**Task requirements:**
Please copy out each line of the listing that contains the word "imbryk".

**Listed records:**
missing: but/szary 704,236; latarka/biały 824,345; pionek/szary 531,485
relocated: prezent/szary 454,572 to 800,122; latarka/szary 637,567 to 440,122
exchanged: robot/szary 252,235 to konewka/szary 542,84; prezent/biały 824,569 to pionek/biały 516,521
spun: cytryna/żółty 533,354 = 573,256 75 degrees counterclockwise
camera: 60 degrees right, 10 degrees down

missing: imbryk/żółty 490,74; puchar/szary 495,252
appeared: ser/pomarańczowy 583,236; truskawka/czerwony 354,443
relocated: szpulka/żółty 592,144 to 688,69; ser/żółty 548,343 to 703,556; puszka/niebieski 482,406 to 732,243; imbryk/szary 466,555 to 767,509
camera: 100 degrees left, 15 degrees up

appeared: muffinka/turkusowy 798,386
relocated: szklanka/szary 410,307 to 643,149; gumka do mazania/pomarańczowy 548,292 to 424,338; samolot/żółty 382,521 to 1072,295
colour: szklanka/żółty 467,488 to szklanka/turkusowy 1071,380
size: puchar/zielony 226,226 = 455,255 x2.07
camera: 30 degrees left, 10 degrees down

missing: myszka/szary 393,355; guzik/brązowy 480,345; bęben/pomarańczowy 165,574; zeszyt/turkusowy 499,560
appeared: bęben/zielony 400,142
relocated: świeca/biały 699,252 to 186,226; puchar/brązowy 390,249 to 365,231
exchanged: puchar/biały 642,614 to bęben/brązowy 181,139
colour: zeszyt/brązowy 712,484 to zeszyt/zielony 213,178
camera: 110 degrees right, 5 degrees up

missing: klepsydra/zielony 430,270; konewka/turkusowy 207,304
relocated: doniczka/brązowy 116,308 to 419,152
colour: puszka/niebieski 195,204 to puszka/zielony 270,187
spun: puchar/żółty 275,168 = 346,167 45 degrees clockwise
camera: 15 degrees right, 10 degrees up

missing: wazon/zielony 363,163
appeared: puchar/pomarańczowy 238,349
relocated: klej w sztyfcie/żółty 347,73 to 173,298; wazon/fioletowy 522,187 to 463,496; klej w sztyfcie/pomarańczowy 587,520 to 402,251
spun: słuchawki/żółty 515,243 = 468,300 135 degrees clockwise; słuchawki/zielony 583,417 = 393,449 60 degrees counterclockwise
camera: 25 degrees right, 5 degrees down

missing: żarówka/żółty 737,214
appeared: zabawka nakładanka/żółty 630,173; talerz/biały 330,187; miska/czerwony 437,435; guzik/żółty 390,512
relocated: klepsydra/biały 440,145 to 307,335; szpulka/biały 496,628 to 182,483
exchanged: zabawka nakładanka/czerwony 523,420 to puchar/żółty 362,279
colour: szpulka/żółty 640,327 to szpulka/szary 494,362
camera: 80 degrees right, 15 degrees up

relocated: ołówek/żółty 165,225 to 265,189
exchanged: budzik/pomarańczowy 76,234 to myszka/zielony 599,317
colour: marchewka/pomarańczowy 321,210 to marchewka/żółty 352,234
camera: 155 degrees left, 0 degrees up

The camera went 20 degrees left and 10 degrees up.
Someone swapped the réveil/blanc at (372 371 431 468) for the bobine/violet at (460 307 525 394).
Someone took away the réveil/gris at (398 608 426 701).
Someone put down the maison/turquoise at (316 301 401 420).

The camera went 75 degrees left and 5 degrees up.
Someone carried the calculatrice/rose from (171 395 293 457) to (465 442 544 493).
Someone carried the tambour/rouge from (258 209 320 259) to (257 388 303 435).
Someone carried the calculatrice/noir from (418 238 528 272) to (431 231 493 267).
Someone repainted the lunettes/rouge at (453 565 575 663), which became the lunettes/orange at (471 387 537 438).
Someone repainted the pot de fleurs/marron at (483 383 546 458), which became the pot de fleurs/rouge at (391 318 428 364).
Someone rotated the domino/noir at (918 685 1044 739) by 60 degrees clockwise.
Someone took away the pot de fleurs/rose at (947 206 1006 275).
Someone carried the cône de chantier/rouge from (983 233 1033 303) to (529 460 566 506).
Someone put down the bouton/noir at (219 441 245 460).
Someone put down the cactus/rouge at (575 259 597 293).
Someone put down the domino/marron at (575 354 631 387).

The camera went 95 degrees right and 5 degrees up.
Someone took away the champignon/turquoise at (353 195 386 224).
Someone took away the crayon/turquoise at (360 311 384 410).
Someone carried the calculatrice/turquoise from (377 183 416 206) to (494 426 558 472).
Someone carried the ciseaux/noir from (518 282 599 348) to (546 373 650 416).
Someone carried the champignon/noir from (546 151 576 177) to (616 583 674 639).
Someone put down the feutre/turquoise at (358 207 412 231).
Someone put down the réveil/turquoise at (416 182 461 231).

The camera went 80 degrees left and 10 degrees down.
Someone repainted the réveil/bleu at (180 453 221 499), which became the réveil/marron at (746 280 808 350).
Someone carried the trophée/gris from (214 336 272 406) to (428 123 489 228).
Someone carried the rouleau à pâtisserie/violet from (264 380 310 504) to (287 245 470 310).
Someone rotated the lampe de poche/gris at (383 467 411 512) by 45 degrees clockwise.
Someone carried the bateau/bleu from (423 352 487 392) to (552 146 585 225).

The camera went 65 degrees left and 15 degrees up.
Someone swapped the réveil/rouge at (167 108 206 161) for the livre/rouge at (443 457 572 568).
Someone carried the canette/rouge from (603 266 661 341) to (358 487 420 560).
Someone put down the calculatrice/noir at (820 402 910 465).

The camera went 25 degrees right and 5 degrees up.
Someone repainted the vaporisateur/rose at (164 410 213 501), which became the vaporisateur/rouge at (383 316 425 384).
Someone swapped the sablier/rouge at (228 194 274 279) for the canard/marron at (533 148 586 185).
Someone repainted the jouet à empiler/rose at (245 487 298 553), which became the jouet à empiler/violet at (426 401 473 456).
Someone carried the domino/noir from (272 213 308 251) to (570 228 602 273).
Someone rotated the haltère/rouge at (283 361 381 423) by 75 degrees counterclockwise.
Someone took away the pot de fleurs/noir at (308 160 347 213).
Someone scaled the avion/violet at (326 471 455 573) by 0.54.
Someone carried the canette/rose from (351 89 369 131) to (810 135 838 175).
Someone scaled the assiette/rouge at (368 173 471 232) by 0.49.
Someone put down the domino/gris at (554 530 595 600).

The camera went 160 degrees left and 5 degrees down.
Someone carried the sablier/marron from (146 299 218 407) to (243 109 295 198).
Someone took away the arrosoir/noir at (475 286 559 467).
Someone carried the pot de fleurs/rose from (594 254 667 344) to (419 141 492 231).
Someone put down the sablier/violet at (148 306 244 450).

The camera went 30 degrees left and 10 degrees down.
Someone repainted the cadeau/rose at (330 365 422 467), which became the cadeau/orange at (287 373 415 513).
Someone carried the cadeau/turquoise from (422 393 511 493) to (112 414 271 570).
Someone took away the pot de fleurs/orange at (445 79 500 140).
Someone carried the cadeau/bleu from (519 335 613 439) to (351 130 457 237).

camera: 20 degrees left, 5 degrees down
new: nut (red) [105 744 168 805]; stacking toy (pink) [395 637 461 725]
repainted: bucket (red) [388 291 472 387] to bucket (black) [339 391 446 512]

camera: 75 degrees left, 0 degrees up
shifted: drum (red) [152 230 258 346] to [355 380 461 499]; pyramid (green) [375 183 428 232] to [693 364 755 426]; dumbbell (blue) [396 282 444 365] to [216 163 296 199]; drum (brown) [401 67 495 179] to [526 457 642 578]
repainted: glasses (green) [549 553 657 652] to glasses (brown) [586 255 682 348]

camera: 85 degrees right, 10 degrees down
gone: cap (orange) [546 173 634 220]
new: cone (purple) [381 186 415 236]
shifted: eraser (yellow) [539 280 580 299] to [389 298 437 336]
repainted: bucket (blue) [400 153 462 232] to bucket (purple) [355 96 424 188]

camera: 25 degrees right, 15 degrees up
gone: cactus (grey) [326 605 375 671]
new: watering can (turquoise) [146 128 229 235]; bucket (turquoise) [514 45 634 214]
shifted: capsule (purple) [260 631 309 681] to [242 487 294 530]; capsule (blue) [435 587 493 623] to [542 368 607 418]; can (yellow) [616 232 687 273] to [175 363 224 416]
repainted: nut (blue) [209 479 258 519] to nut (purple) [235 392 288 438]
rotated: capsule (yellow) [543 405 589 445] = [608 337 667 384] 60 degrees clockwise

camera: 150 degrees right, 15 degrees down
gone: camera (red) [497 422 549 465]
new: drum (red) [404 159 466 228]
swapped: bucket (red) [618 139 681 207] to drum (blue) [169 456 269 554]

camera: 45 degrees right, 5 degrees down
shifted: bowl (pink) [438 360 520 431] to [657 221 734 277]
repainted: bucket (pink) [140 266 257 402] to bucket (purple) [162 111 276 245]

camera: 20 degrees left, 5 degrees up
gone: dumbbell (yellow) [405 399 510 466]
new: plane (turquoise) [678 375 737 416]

**Task response:**
missing: imbryk/żółty 490,74; puchar/szary 495,252
relocated: szpulka/żółty 592,144 to 688,69; ser/żółty 548,343 to 703,556; puszka/niebieski 482,406 to 732,243; imbryk/szary 466,555 to 767,509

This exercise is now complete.